* [Aim of the task]
The material below holds the lines to copy: from the one with "U1 pin G2: none -> COM" up to and including the one with "R7: 470 (MID, VEE) -> none". Copy them exactly and skip the pictures.

* [Data extracts]

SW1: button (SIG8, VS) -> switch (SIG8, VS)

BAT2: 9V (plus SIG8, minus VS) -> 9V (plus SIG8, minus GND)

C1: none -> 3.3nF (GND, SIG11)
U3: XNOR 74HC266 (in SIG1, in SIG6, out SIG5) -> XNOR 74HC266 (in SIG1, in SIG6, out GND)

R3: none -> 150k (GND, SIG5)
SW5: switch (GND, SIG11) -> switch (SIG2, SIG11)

* * *

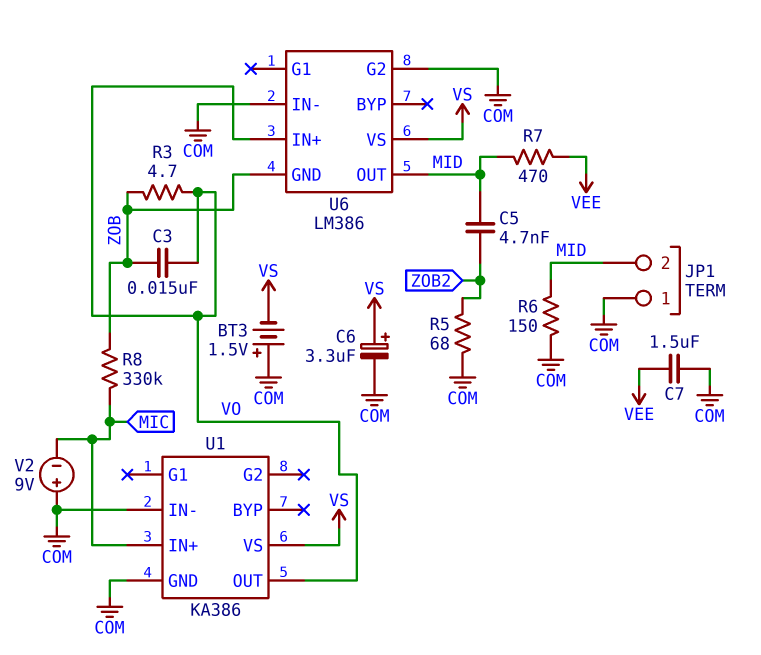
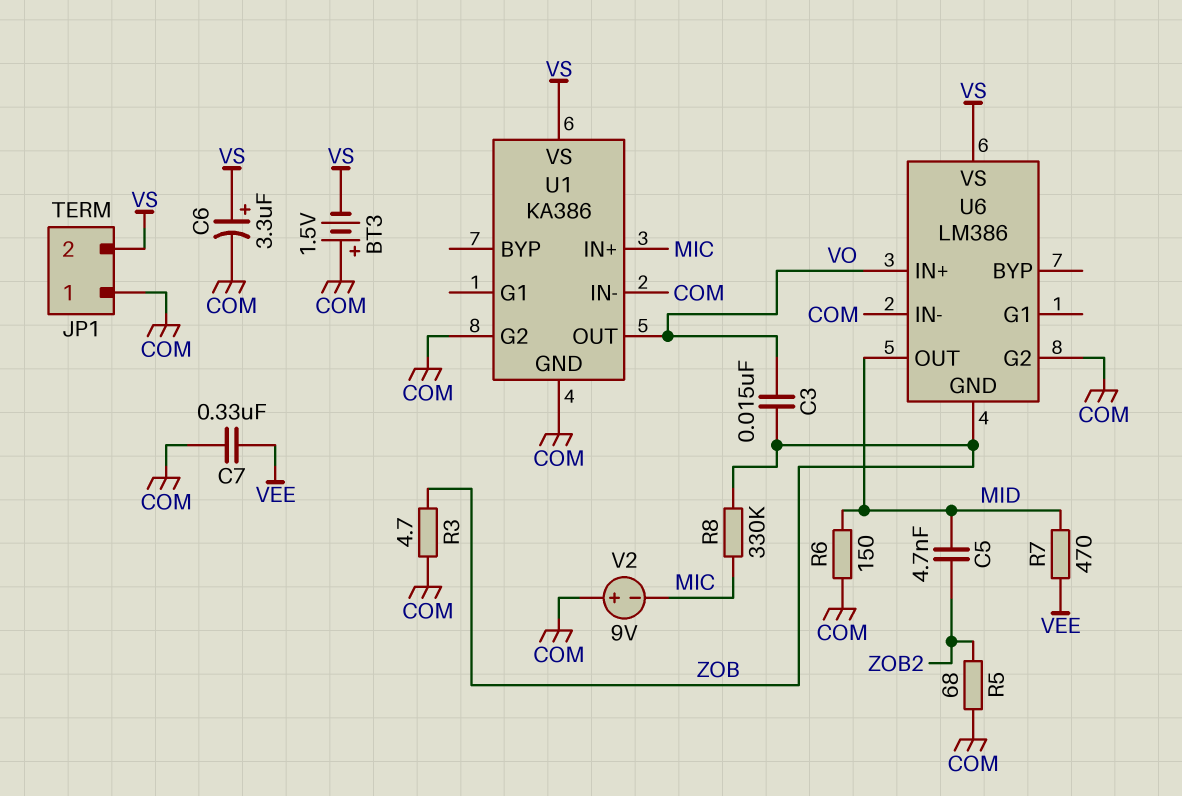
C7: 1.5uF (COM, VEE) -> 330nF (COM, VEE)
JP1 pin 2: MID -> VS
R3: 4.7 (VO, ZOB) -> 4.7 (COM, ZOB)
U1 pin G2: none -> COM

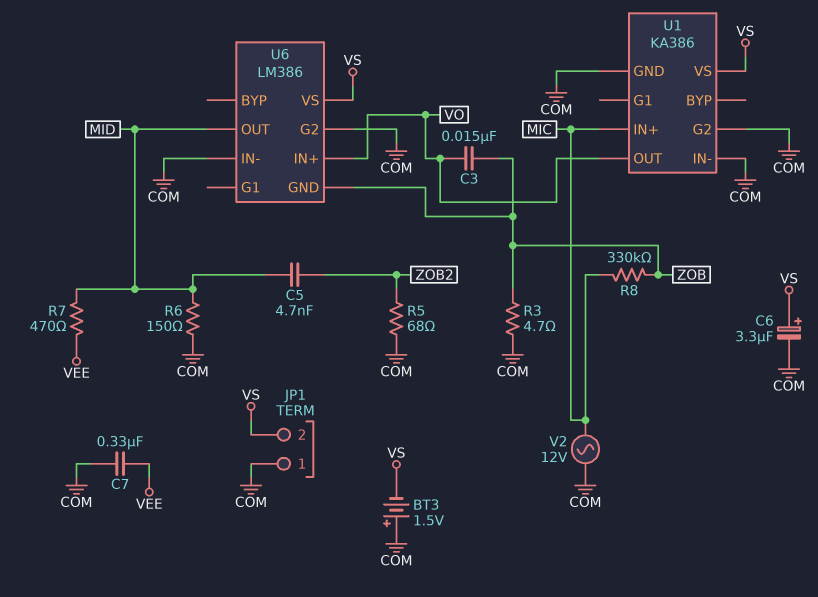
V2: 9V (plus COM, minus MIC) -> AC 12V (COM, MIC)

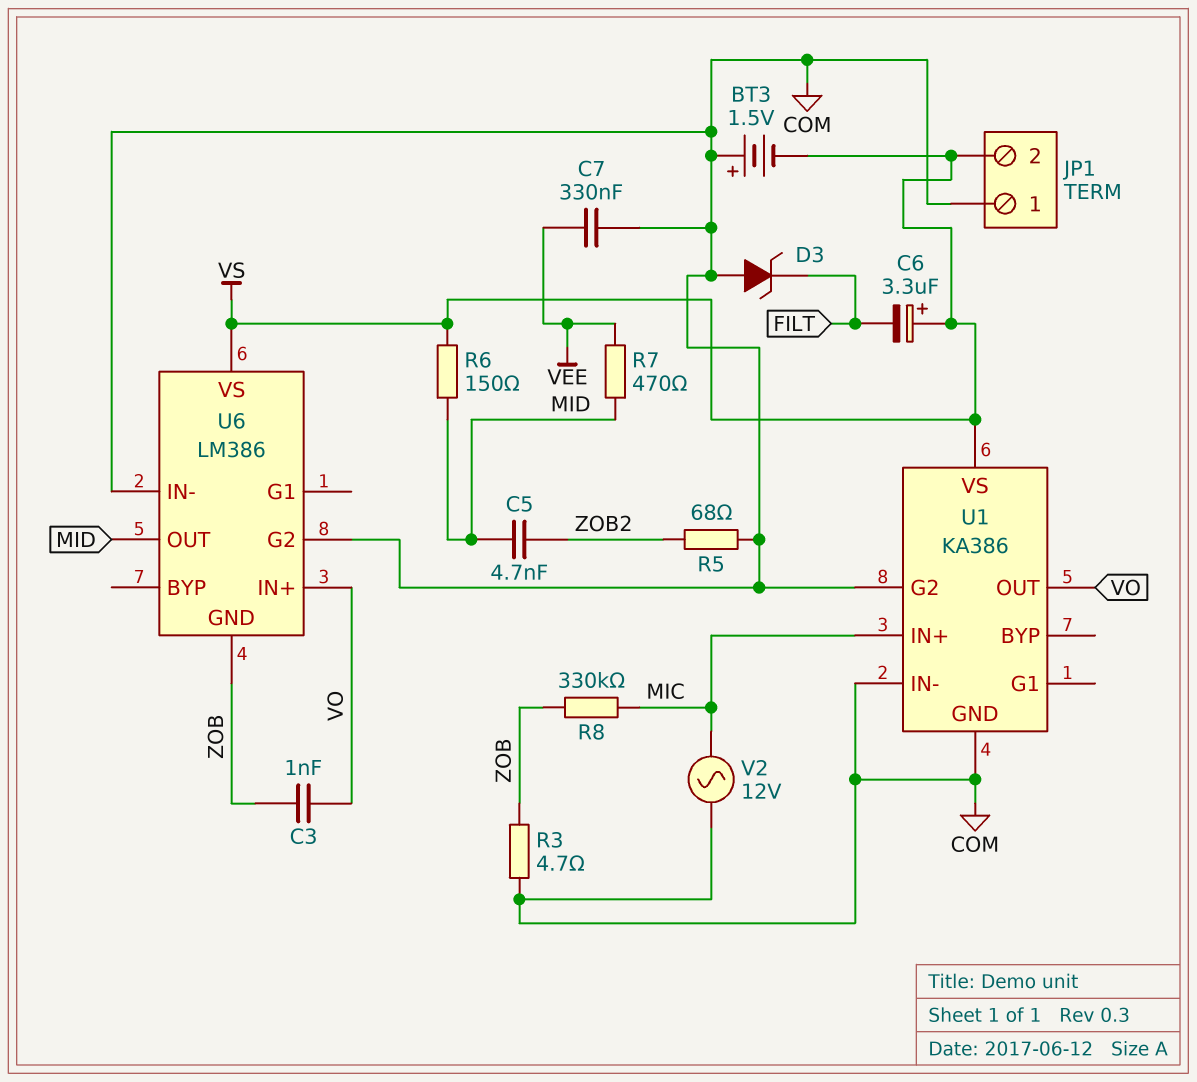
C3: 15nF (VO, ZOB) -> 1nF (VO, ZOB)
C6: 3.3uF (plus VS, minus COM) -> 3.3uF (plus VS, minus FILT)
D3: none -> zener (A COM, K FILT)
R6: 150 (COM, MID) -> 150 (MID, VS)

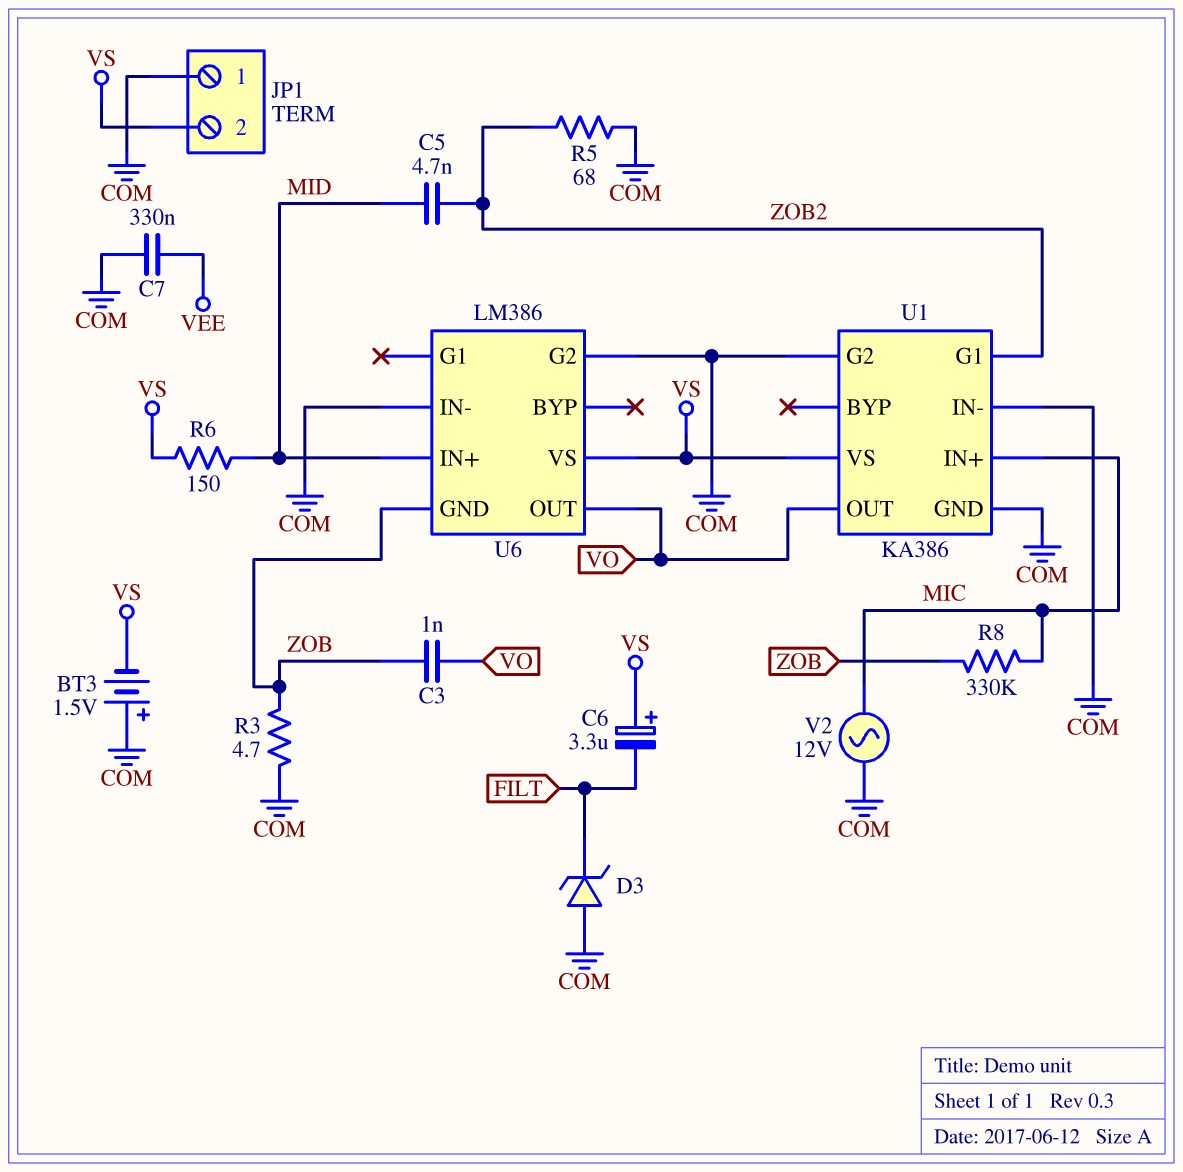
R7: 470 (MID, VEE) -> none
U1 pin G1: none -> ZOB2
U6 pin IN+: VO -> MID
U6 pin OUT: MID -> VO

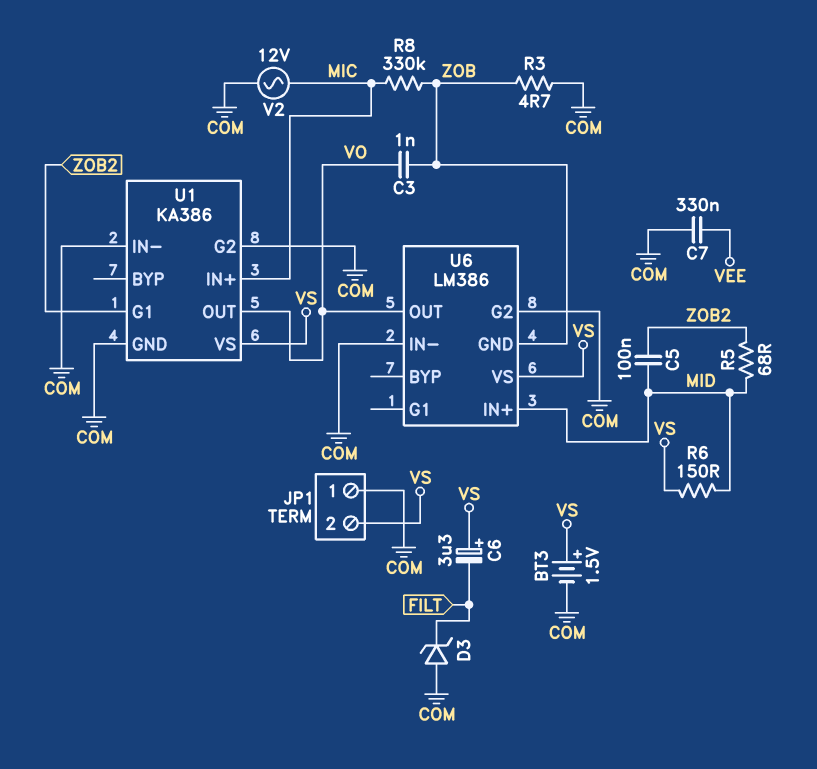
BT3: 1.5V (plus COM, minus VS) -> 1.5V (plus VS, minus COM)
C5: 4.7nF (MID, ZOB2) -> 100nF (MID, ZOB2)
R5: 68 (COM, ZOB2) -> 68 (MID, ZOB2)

* [Answer box]
U1 pin G2: none -> COM

V2: 9V (plus COM, minus MIC) -> AC 12V (COM, MIC)

C3: 15nF (VO, ZOB) -> 1nF (VO, ZOB)
C6: 3.3uF (plus VS, minus COM) -> 3.3uF (plus VS, minus FILT)
D3: none -> zener (A COM, K FILT)
R6: 150 (COM, MID) -> 150 (MID, VS)

R7: 470 (MID, VEE) -> none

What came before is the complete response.